(Change detection outputs)
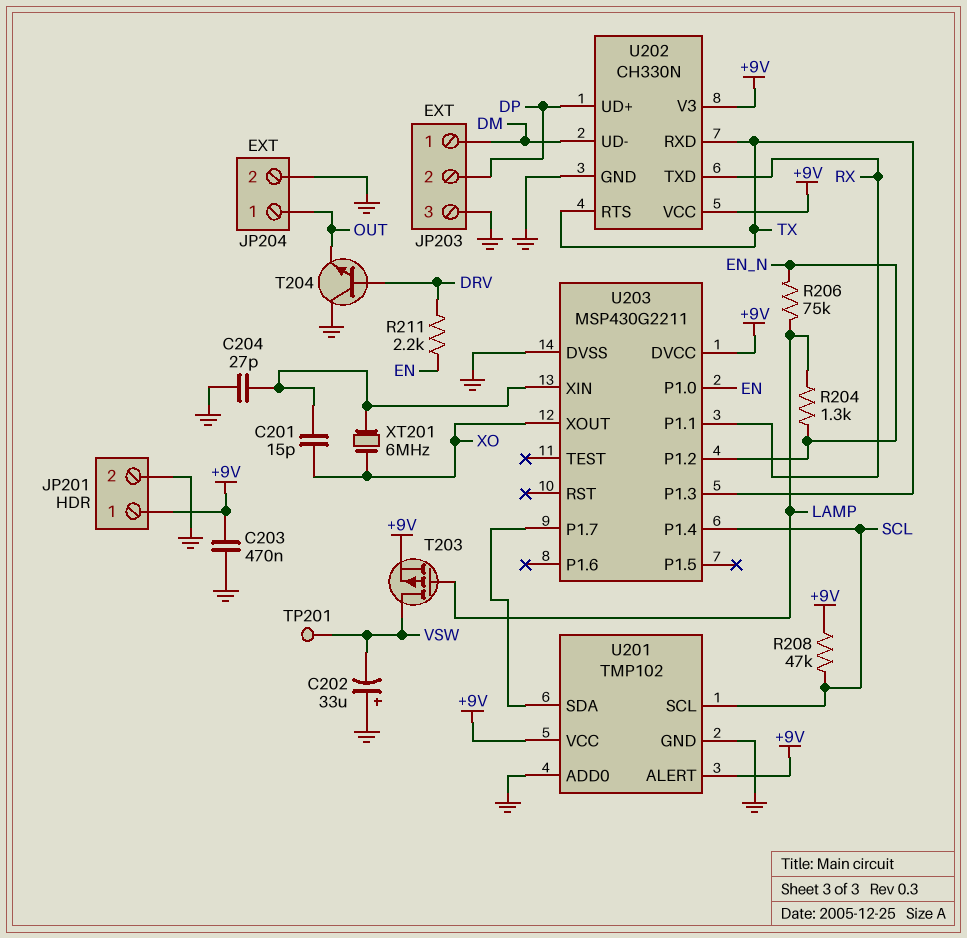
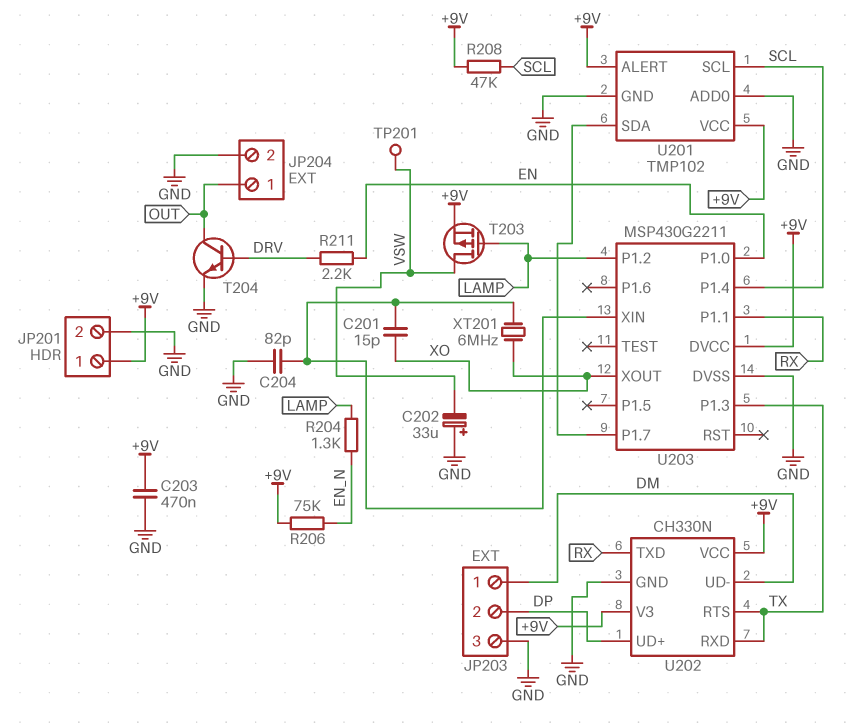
C204: 27pF (GND, U203/XIN) -> 82pF (GND, U203/XIN)
R206: 75k (EN_N, LAMP) -> 75k (+9V, EN_N)
T204: NPN (B DRV, C GND, E OUT) -> NPN (B DRV, C OUT, E GND)
U203 pin P1.2: EN_N -> LAMP

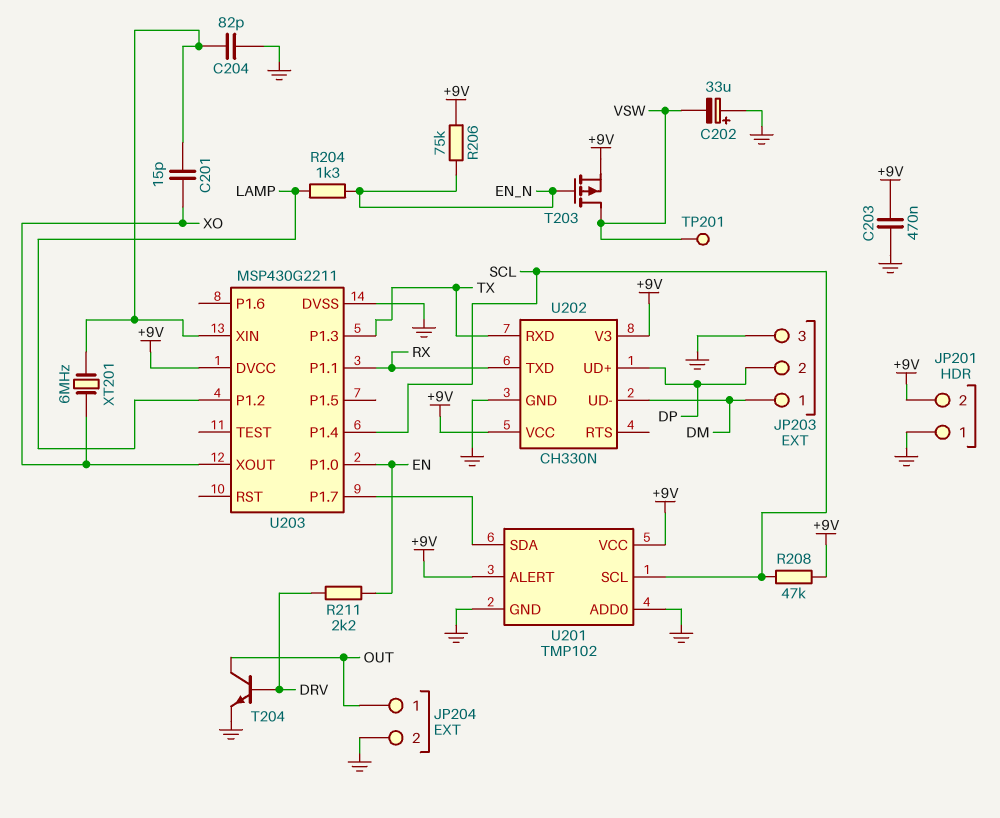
JP201 pin 1: +9V -> GND
JP201 pin 2: GND -> +9V
T203: PMOS (G LAMP, D VSW, S +9V) -> PMOS (G EN_N, D VSW, S +9V)
U202 pin RTS: TX -> none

TASK PROMPT:
Restate the records word for word, omitting images.

ANSWER AREA:
C204: 27pF (GND, U203/XIN) -> 82pF (GND, U203/XIN)
R206: 75k (EN_N, LAMP) -> 75k (+9V, EN_N)
T204: NPN (B DRV, C GND, E OUT) -> NPN (B DRV, C OUT, E GND)
U203 pin P1.2: EN_N -> LAMP

JP201 pin 1: +9V -> GND
JP201 pin 2: GND -> +9V
T203: PMOS (G LAMP, D VSW, S +9V) -> PMOS (G EN_N, D VSW, S +9V)
U202 pin RTS: TX -> none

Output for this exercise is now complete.